(Problem to solve) List the lines below as a JSON array of strings, one string per line and no blank lines. Begin at the start of the records and stop after the line containing "a''4 g''8 aes''8) bes''8 a''8 bis''4 |". Leave the pictures out.

## Begin Records for this exercise

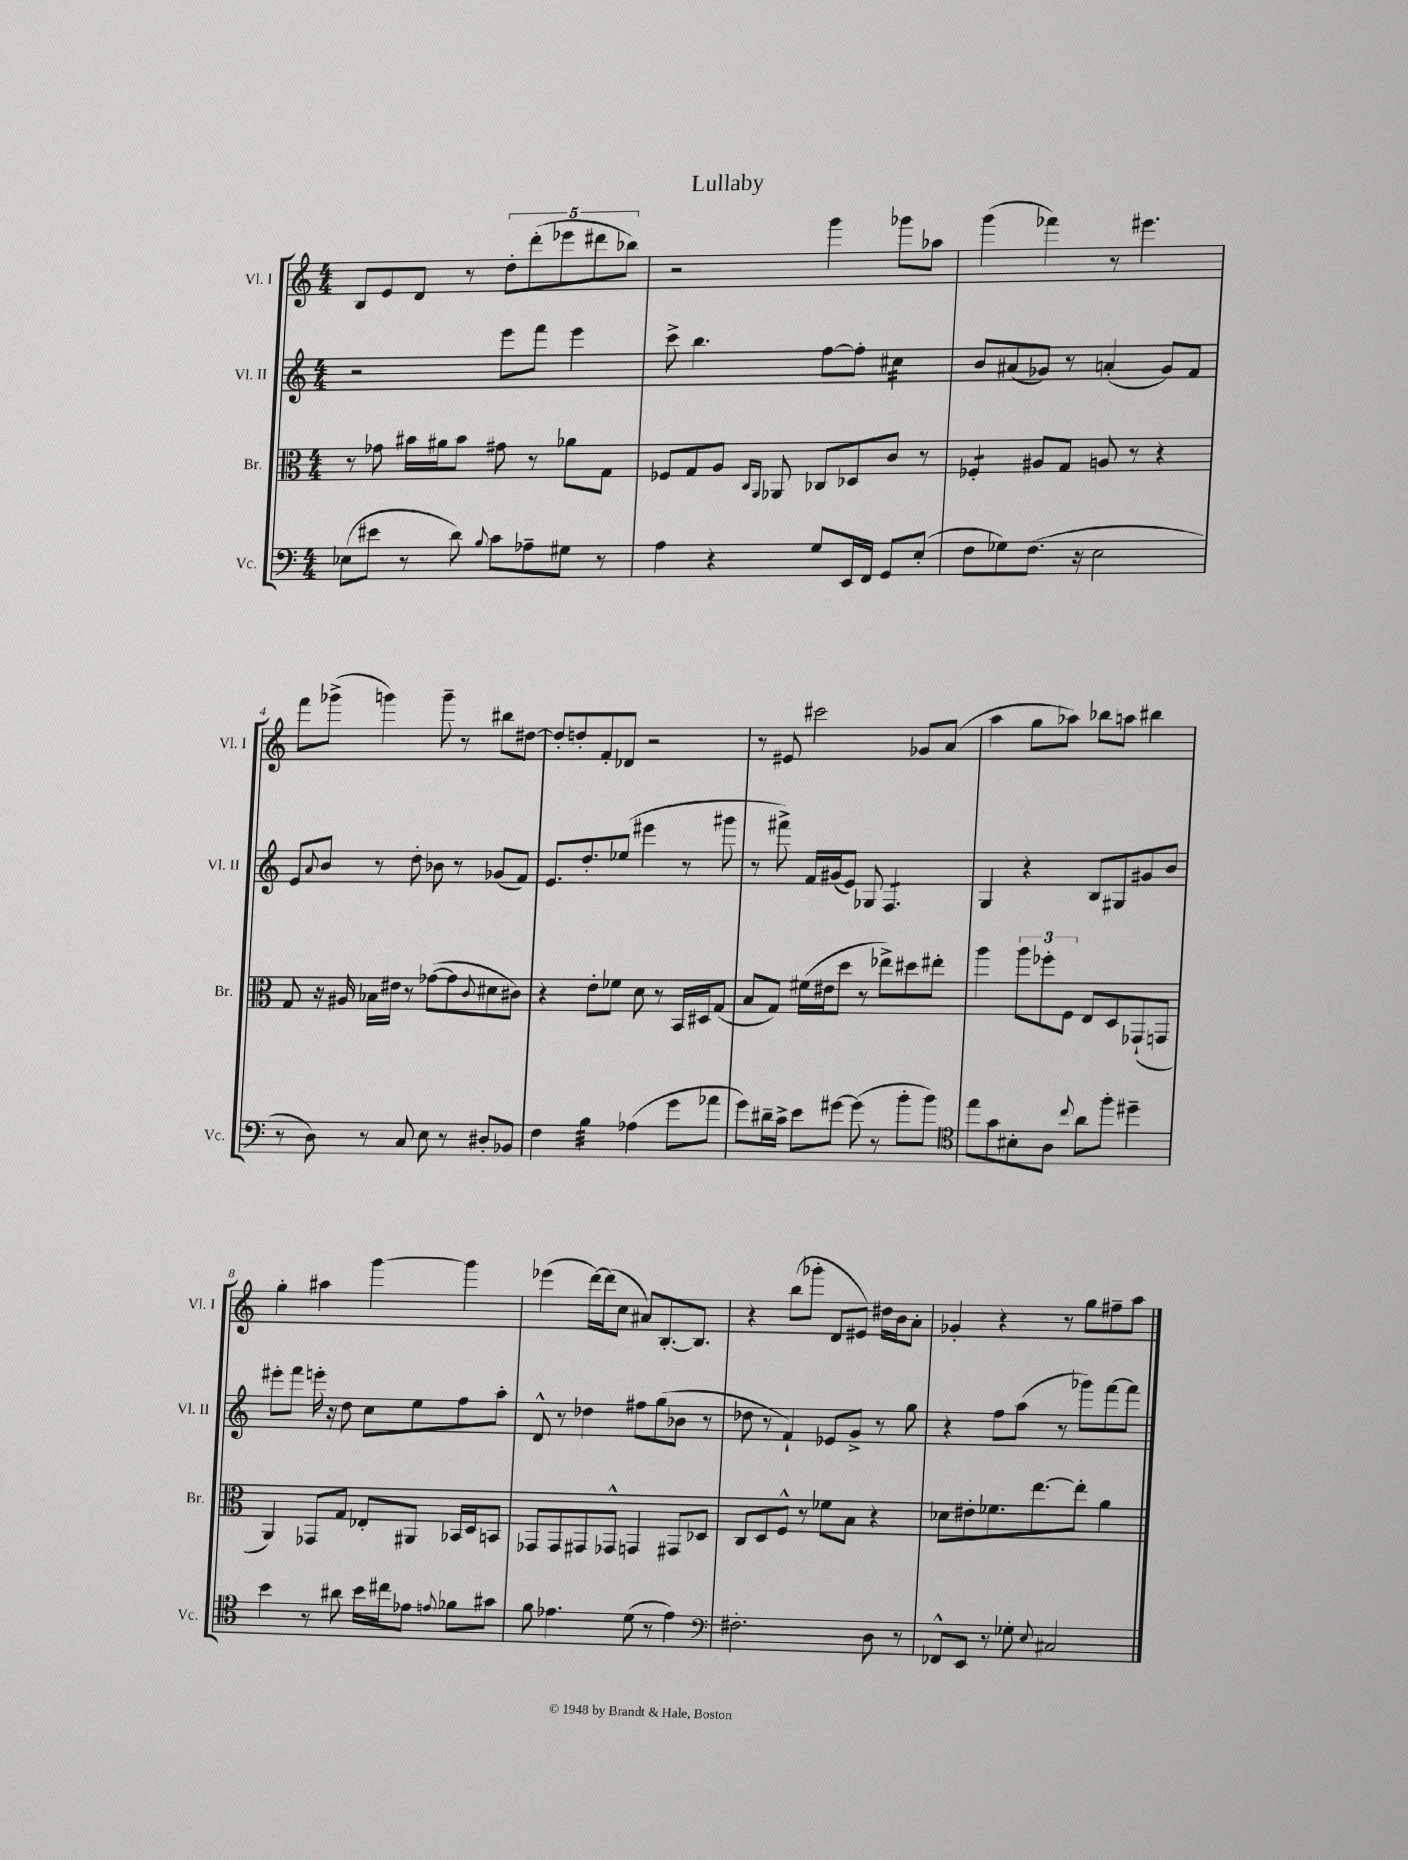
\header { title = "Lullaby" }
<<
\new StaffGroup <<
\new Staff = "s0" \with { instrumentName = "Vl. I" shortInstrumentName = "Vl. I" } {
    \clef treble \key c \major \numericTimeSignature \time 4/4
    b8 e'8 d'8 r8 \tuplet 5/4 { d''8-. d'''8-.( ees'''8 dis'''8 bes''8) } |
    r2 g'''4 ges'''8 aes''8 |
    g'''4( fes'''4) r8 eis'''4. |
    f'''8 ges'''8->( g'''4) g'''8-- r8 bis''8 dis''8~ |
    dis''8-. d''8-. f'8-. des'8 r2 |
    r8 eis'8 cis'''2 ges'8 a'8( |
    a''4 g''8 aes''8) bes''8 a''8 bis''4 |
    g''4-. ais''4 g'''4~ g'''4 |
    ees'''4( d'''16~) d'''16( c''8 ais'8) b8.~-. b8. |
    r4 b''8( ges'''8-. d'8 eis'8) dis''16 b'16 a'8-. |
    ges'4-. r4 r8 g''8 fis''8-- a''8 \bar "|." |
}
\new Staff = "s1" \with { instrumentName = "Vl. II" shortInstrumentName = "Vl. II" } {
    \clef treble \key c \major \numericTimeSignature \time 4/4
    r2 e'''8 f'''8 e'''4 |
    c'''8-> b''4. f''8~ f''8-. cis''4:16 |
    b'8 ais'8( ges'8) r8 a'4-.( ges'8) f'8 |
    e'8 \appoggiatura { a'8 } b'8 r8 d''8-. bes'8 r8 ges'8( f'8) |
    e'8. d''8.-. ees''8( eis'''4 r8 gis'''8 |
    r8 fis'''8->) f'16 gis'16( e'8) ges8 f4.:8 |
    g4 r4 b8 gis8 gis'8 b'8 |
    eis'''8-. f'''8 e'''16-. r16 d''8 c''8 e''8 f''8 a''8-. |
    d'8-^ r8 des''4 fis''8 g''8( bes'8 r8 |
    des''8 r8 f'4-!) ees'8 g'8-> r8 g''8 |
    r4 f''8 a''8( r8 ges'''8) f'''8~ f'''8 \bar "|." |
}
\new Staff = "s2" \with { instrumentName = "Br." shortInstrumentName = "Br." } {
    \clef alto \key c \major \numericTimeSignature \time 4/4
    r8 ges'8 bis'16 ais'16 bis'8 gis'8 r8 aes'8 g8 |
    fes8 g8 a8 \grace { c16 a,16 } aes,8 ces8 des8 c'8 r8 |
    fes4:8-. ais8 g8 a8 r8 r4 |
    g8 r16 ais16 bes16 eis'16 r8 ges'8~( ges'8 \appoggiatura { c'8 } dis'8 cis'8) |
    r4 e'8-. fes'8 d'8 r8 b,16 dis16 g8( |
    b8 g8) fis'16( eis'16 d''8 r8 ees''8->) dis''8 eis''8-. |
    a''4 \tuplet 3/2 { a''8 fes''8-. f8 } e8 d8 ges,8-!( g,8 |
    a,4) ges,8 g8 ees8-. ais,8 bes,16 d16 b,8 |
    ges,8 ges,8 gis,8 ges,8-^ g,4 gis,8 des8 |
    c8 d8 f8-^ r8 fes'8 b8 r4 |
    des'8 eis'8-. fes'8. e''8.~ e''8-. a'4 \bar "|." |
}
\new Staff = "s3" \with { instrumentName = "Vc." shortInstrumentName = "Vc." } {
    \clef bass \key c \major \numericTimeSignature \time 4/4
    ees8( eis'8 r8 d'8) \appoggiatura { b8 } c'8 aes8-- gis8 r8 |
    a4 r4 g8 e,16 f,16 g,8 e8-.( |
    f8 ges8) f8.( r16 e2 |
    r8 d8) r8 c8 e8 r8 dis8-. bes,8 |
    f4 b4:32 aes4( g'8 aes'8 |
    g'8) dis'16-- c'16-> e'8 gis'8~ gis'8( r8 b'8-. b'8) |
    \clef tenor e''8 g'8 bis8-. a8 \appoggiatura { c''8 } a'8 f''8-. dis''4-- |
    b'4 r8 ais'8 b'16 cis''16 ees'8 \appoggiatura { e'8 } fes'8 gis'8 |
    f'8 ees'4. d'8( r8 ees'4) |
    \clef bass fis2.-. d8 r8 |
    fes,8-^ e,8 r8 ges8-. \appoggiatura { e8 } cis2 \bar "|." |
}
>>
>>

## End Records for this exercise

(Exercise answer)
[
  "\\header { title = \"Lullaby\" }",
  "<<",
  "\\new StaffGroup <<",
  "\\new Staff = \"s0\" \\with { instrumentName = \"Vl. I\" shortInstrumentName = \"Vl. I\" } {",
  "    \\clef treble \\key c \\major \\numericTimeSignature \\time 4/4",
  "    b8 e'8 d'8 r8 \\tuplet 5/4 { d''8-. d'''8-.( ees'''8 dis'''8 bes''8) } |",
  "    r2 g'''4 ges'''8 aes''8 |",
  "    g'''4( fes'''4) r8 eis'''4. |",
  "    f'''8 ges'''8->( g'''4) g'''8-- r8 bis''8 dis''8~ |",
  "    dis''8-. d''8-. f'8-. des'8 r2 |",
  "    r8 eis'8 cis'''2 ges'8 a'8( |",
  "    a''4 g''8 aes''8) bes''8 a''8 bis''4 |"
]